▸ About this task:
Exactly the lines from the one holding "orange carrot: 6 -> 5" through the final line of the data are wanted, copied as written.

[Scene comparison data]
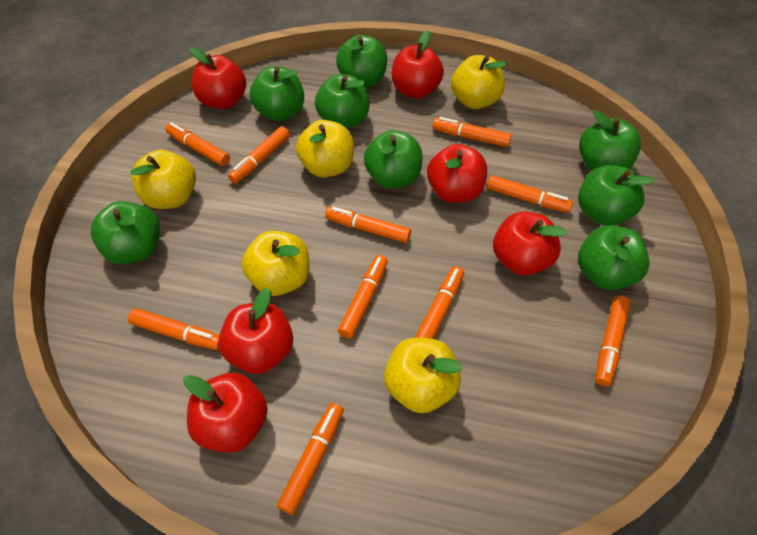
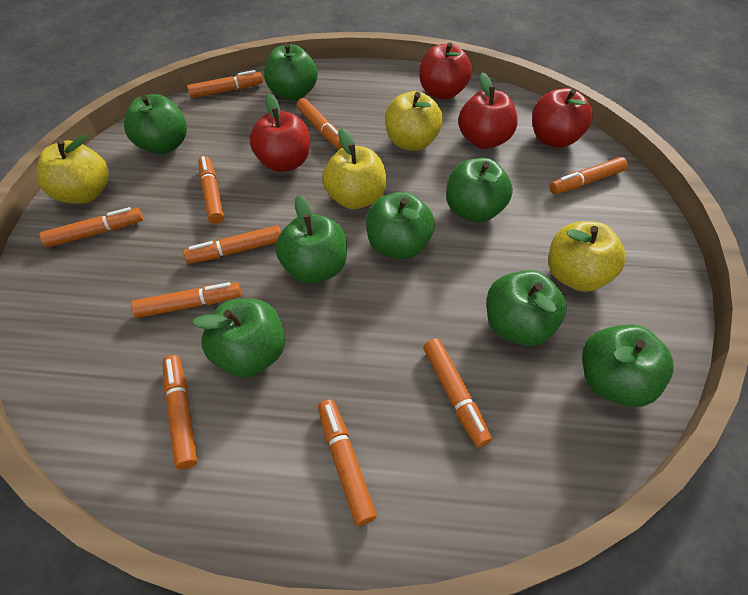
red apple: 6 -> 4
yellow apple: 5 -> 4

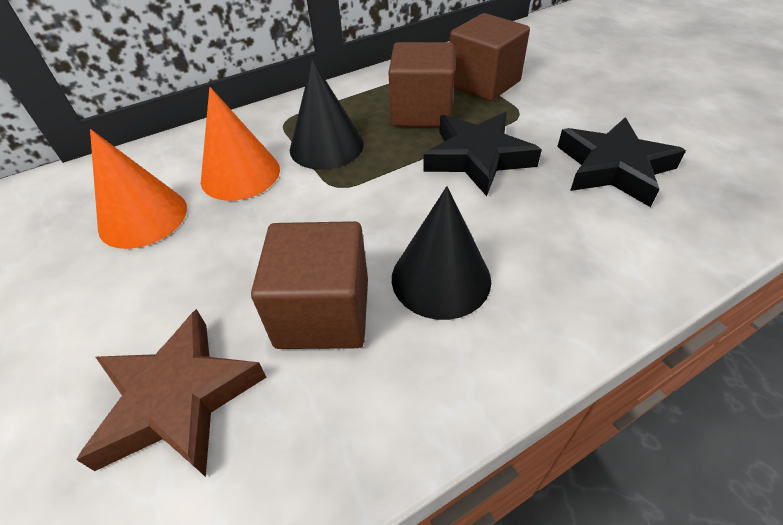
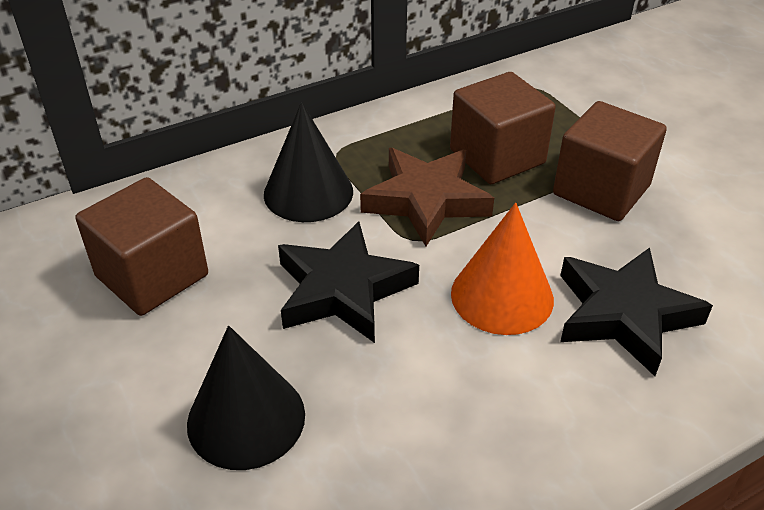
orange cone: 2 -> 1

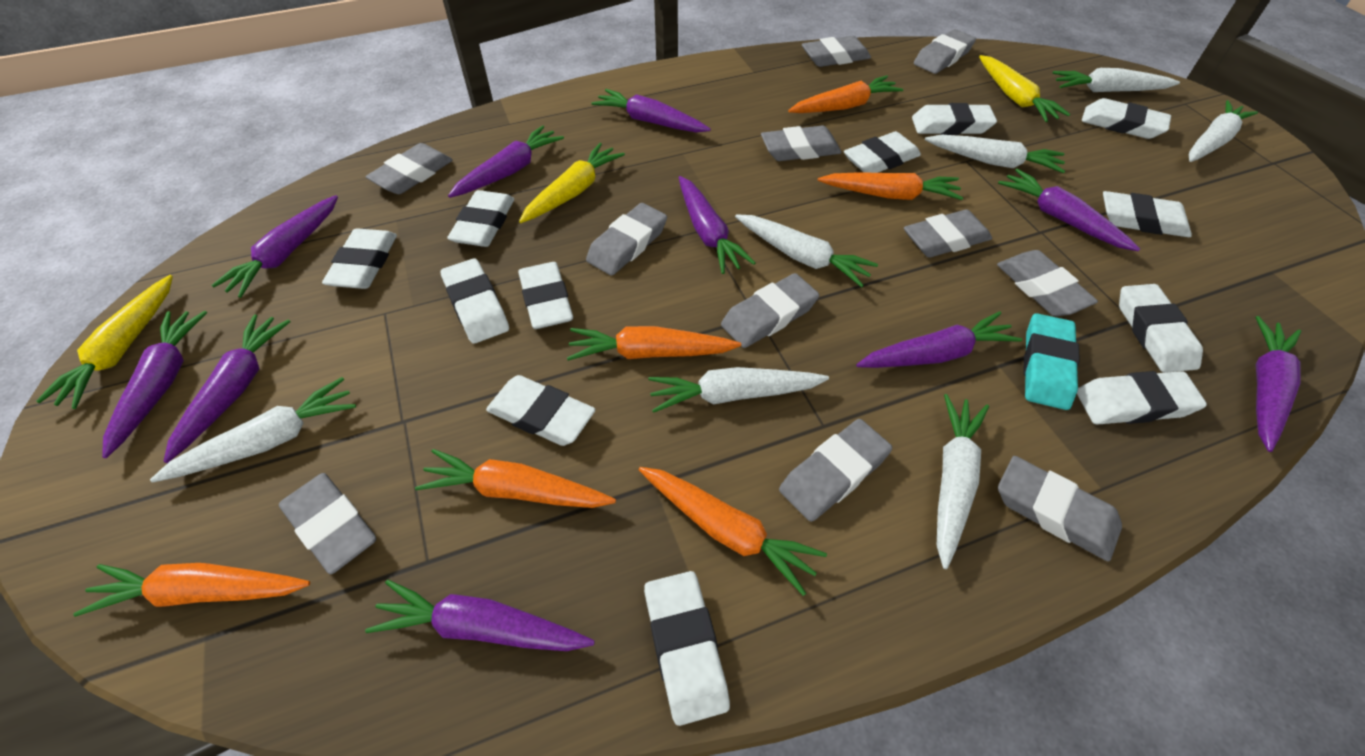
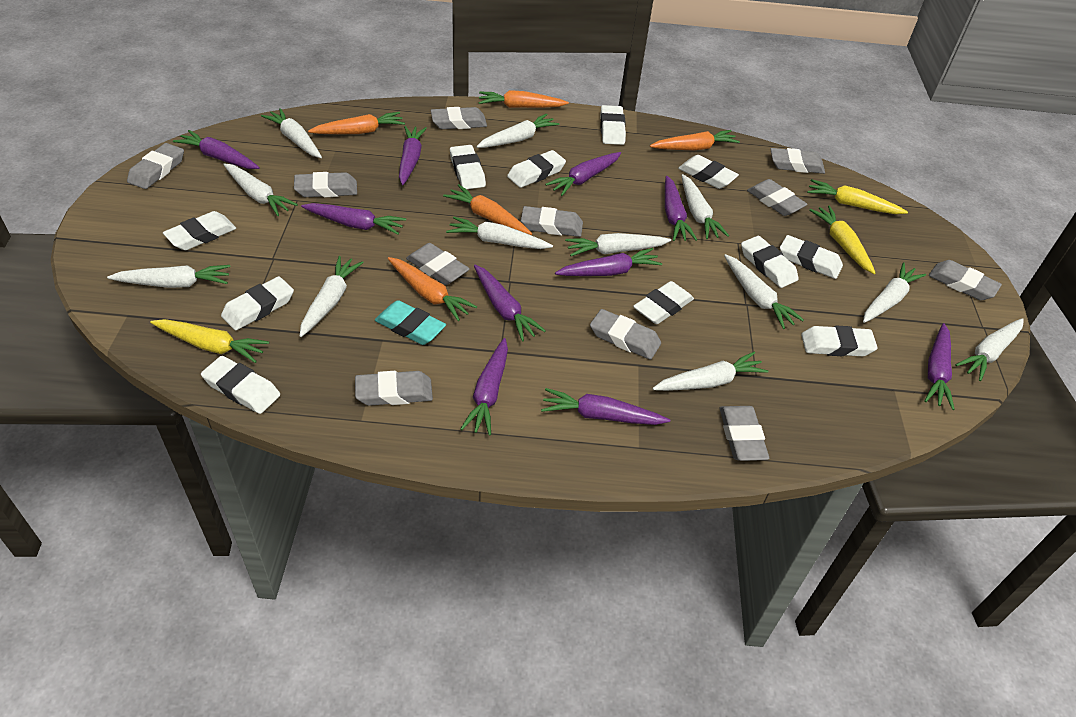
orange carrot: 6 -> 5
white carrot: 7 -> 12
white eraser: 12 -> 11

▸ Task response:
orange carrot: 6 -> 5
white carrot: 7 -> 12
white eraser: 12 -> 11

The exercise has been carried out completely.